■ Task details ■
Leave out the pictures, and quote exactly the lines running from the one with "Baptiste: [558,298,600,331] ->" through the last line of the entries below.
** Opening Information given block **
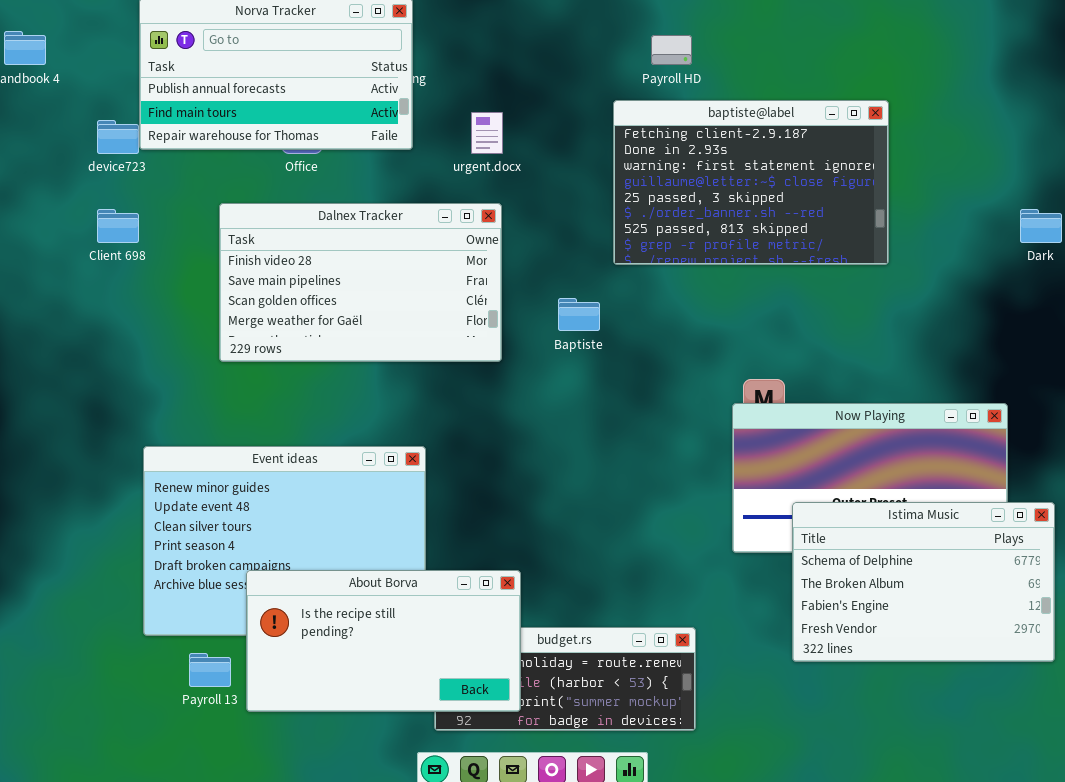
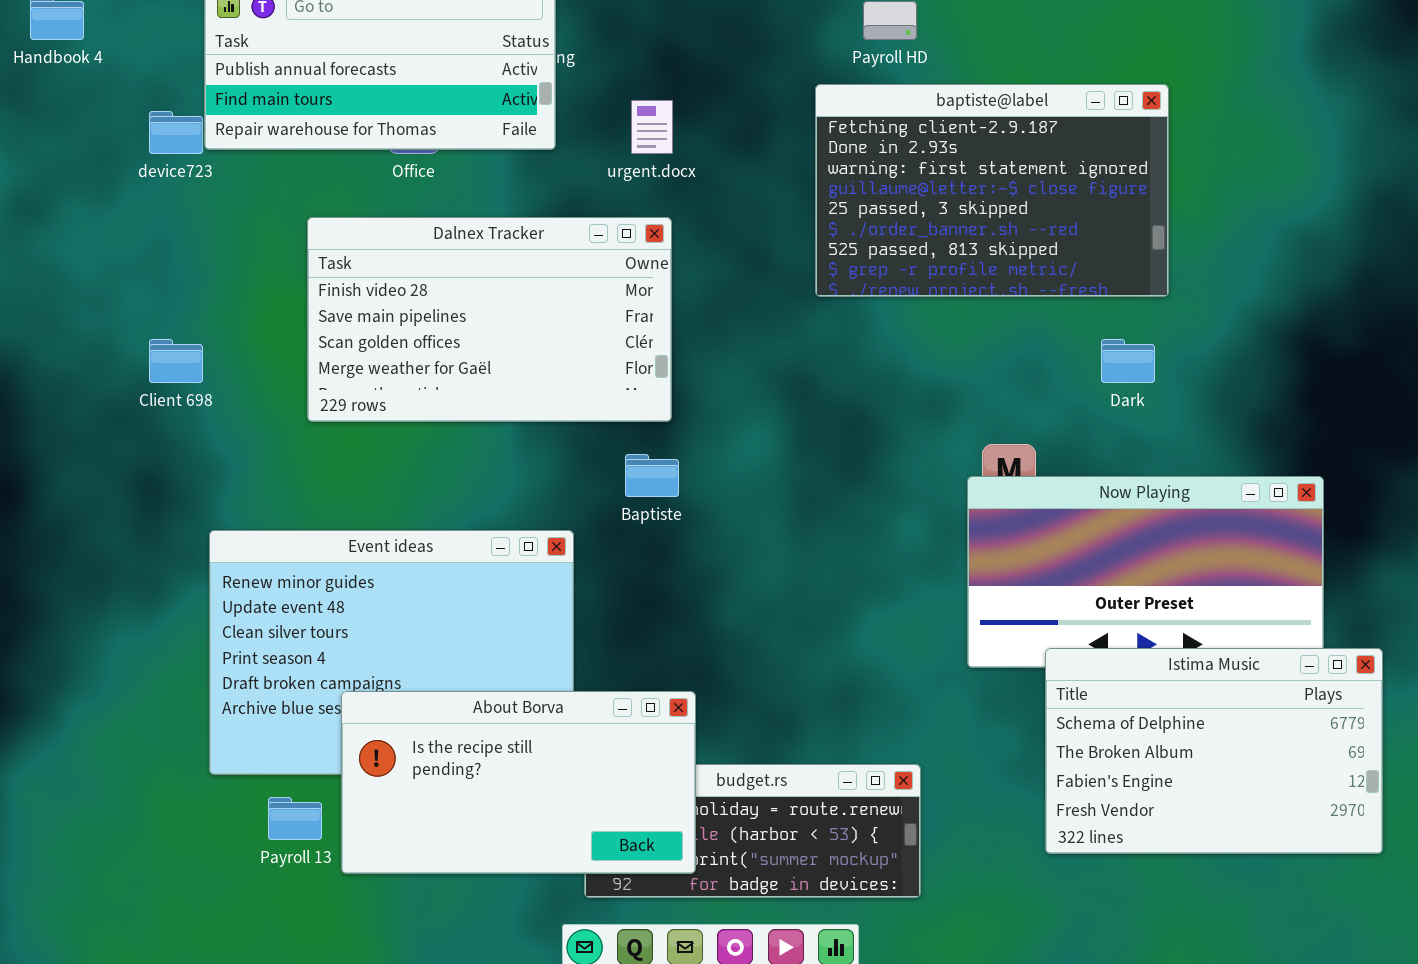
Client 698: [97,209,139,243] -> [149,339,203,383], moved
Dark: [1020,209,1062,243] -> [1101,339,1155,383], moved
Baptiste: [558,298,600,331] -> [625,454,679,497], moved
Istima Music: [792,502,1055,662] -> [1045,648,1383,854], moved

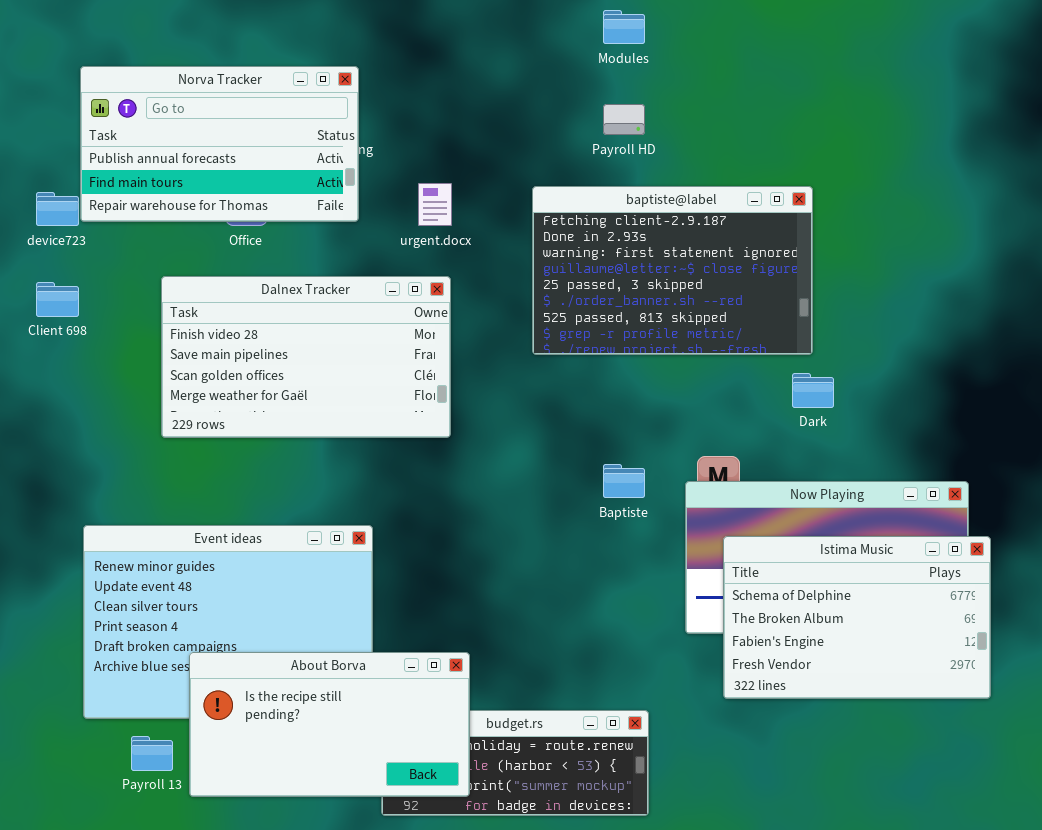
baptiste@label: [815,84,1169,297] -> [532,186,813,355], moved
Client 698: [149,339,203,383] -> [36,282,79,317], moved
Baptiste: [625,454,679,497] -> [603,464,645,498], moved
Istima Music: [1045,648,1383,854] -> [723,536,991,699], moved

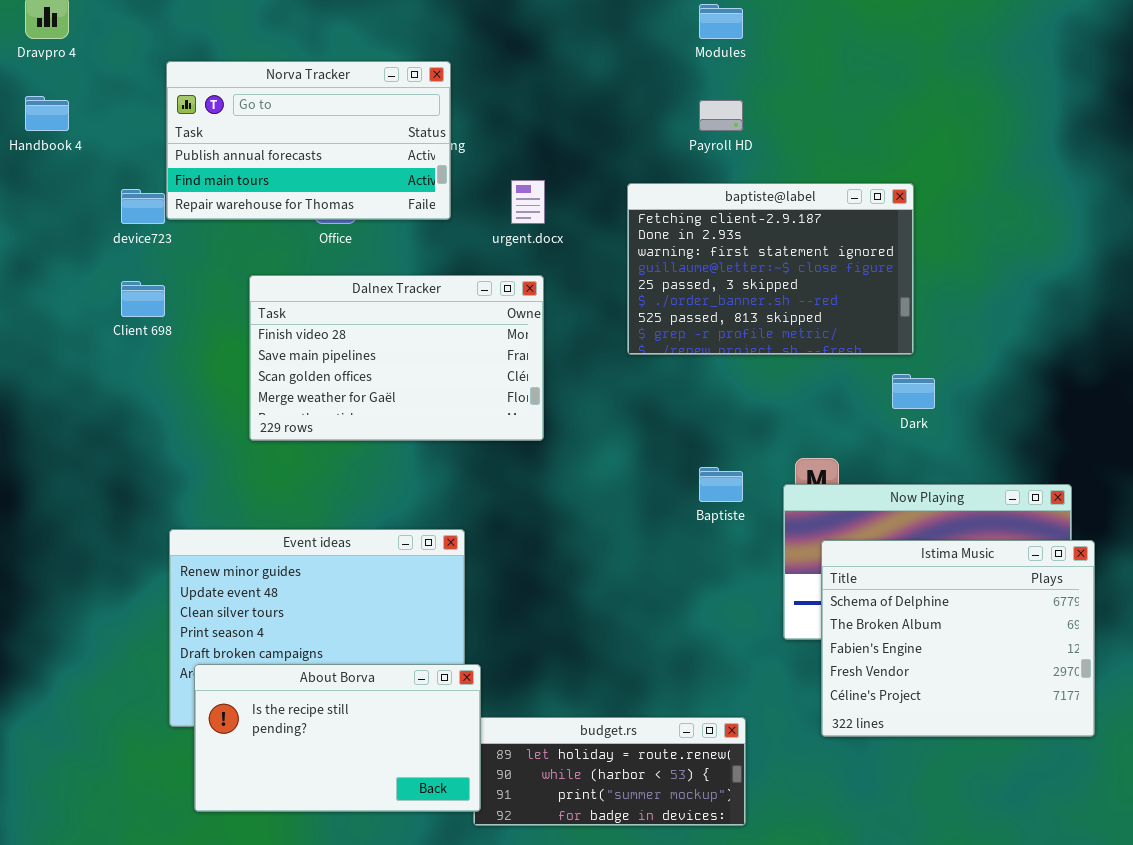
Istima Music: [723,536,991,699] -> [821,540,1095,737], resized
About Borva: [189,652,470,797] -> [194,664,481,812], moved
** Closing Information given block **
■ Reply to the exercise ■
Baptiste: [558,298,600,331] -> [625,454,679,497], moved
Istima Music: [792,502,1055,662] -> [1045,648,1383,854], moved

baptiste@label: [815,84,1169,297] -> [532,186,813,355], moved
Client 698: [149,339,203,383] -> [36,282,79,317], moved
Baptiste: [625,454,679,497] -> [603,464,645,498], moved
Istima Music: [1045,648,1383,854] -> [723,536,991,699], moved

Istima Music: [723,536,991,699] -> [821,540,1095,737], resized
About Borva: [189,652,470,797] -> [194,664,481,812], moved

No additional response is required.